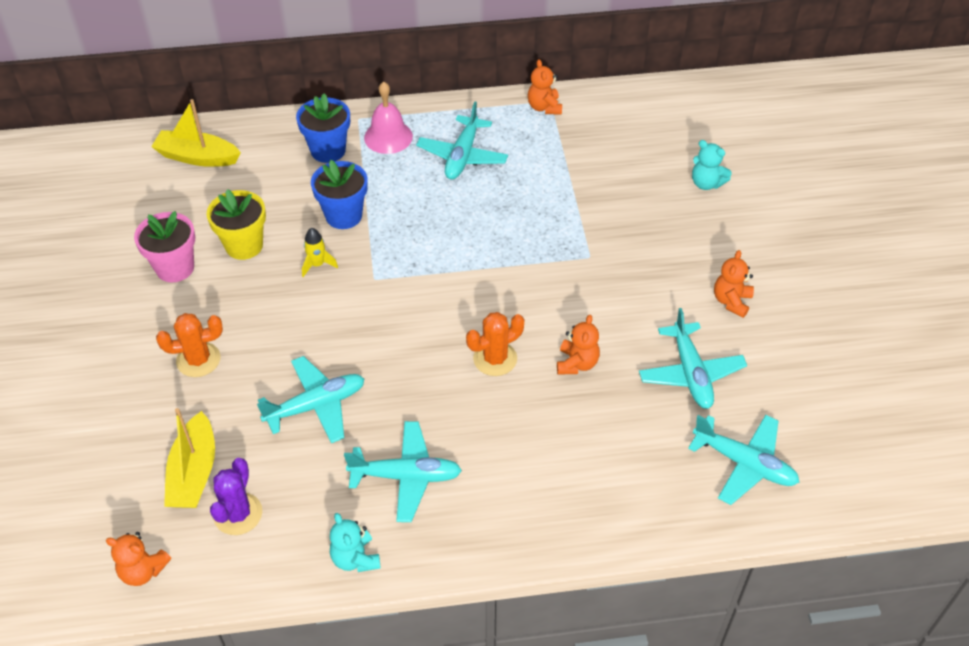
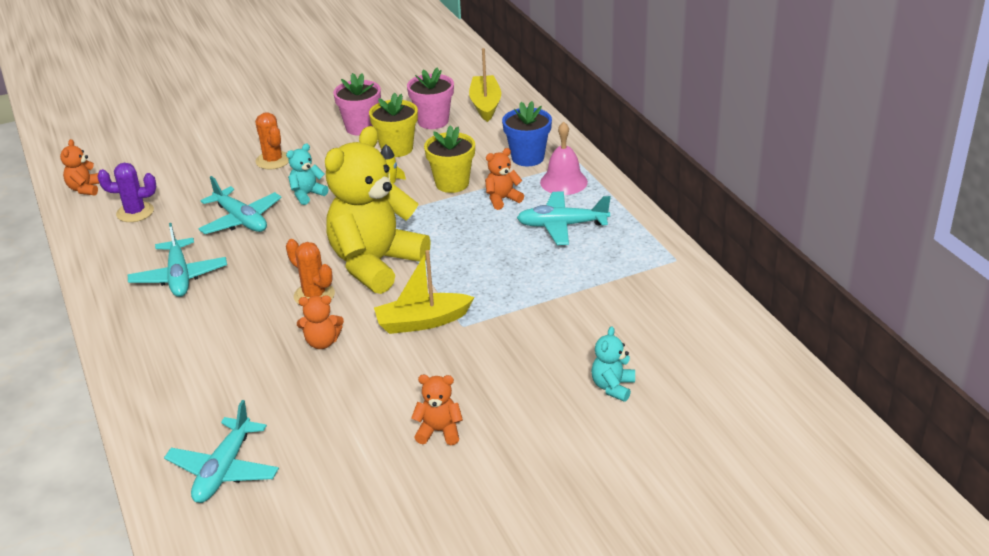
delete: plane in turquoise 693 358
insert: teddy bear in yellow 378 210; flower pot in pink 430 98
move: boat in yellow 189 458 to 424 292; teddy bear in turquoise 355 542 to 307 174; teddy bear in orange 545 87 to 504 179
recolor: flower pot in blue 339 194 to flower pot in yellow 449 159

::::::::

• About this exercise
Would you output the data exactly, without any of its images?

• Written answer
delete: plane in turquoise 693 358
insert: teddy bear in yellow 378 210; flower pot in pink 430 98
move: boat in yellow 189 458 to 424 292; teddy bear in turquoise 355 542 to 307 174; teddy bear in orange 545 87 to 504 179
recolor: flower pot in blue 339 194 to flower pot in yellow 449 159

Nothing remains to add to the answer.